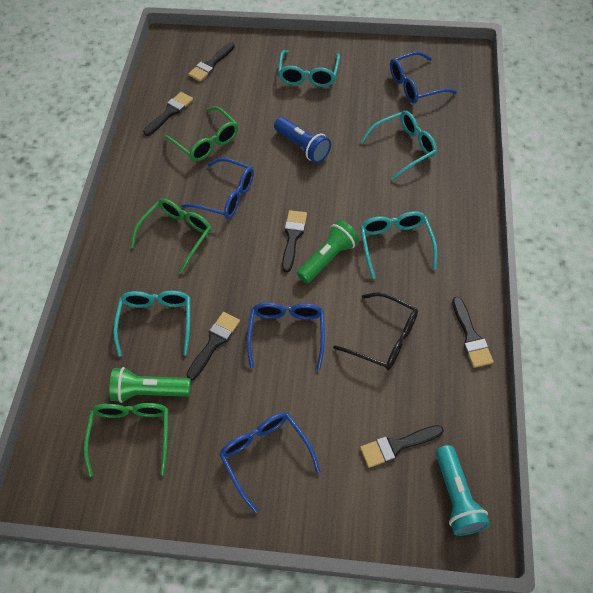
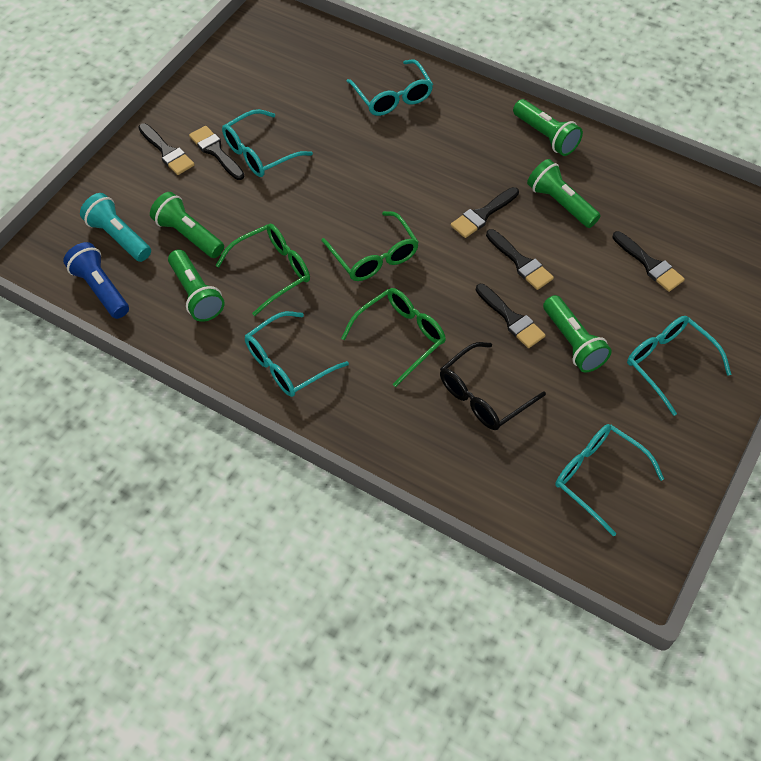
blue glasses: 4 -> 0
green flashlight: 2 -> 5
turquoise glasses: 4 -> 5

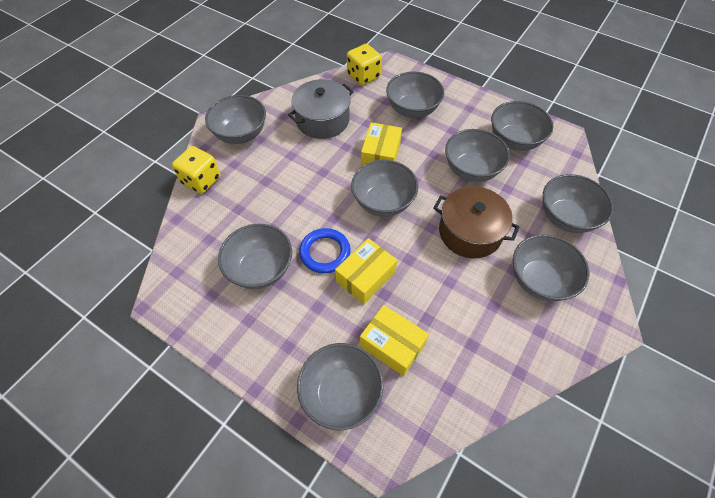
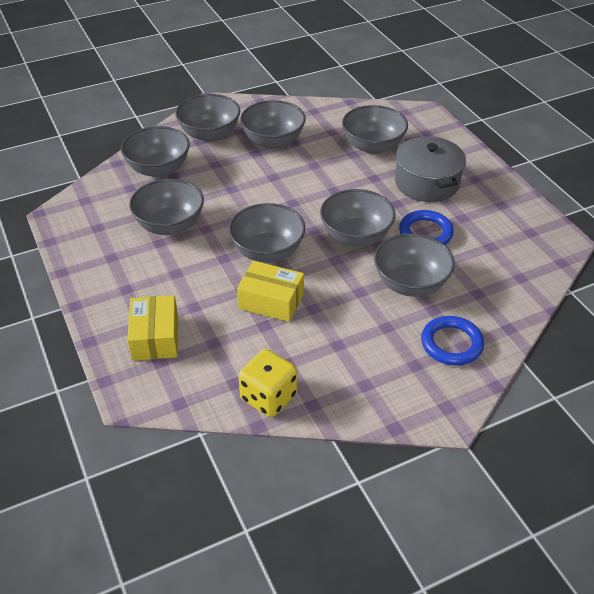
blue ring: 1 -> 2
brown pot: 1 -> 0
grey bowl: 9 -> 8
yellow box: 3 -> 2
yellow dice: 2 -> 1

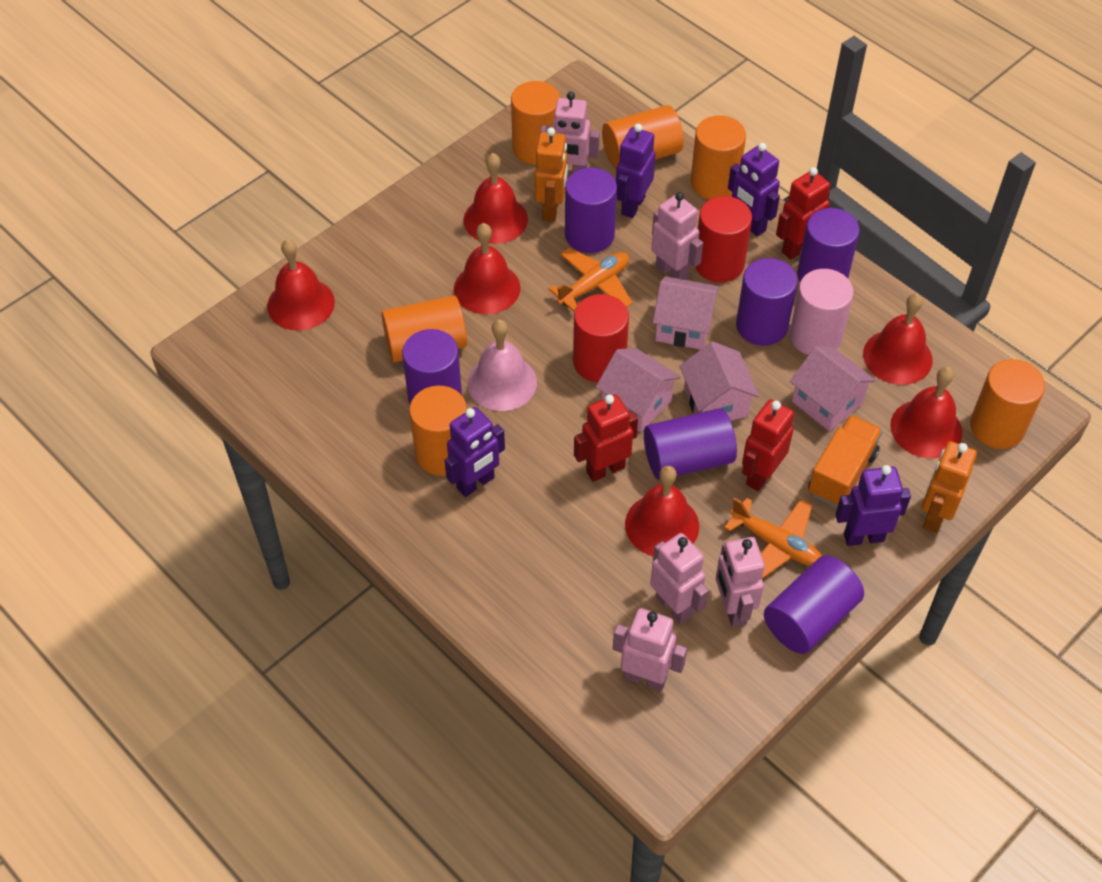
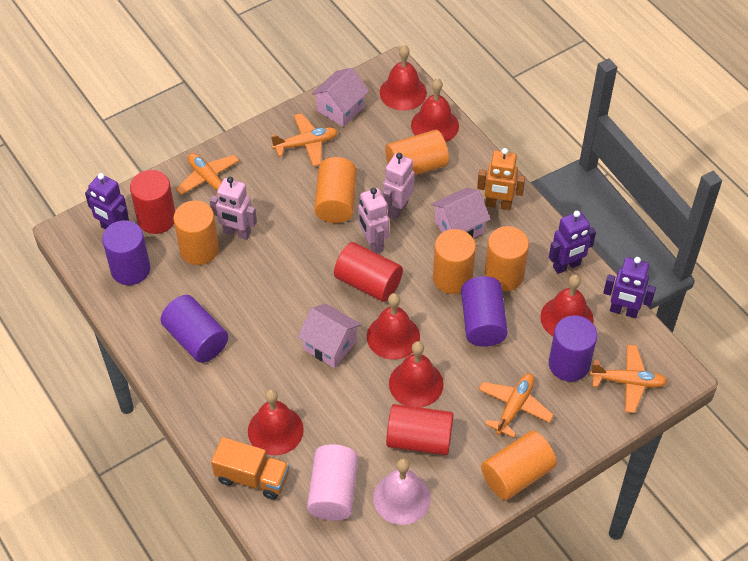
orange plane: 2 -> 4
orange robot: 2 -> 1
pink house: 4 -> 3
pink robot: 5 -> 3
purple cylinder: 6 -> 4
purple robot: 4 -> 3
red cylinder: 2 -> 3
red robot: 3 -> 0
--- --- ---
§ Required work:
Only the lines from the line holding "brown pot: 1 -> 0" through the last line above belong in the answer, repeated exactly; the pictures do not.

§ Exercise result:
brown pot: 1 -> 0
grey bowl: 9 -> 8
yellow box: 3 -> 2
yellow dice: 2 -> 1

orange plane: 2 -> 4
orange robot: 2 -> 1
pink house: 4 -> 3
pink robot: 5 -> 3
purple cylinder: 6 -> 4
purple robot: 4 -> 3
red cylinder: 2 -> 3
red robot: 3 -> 0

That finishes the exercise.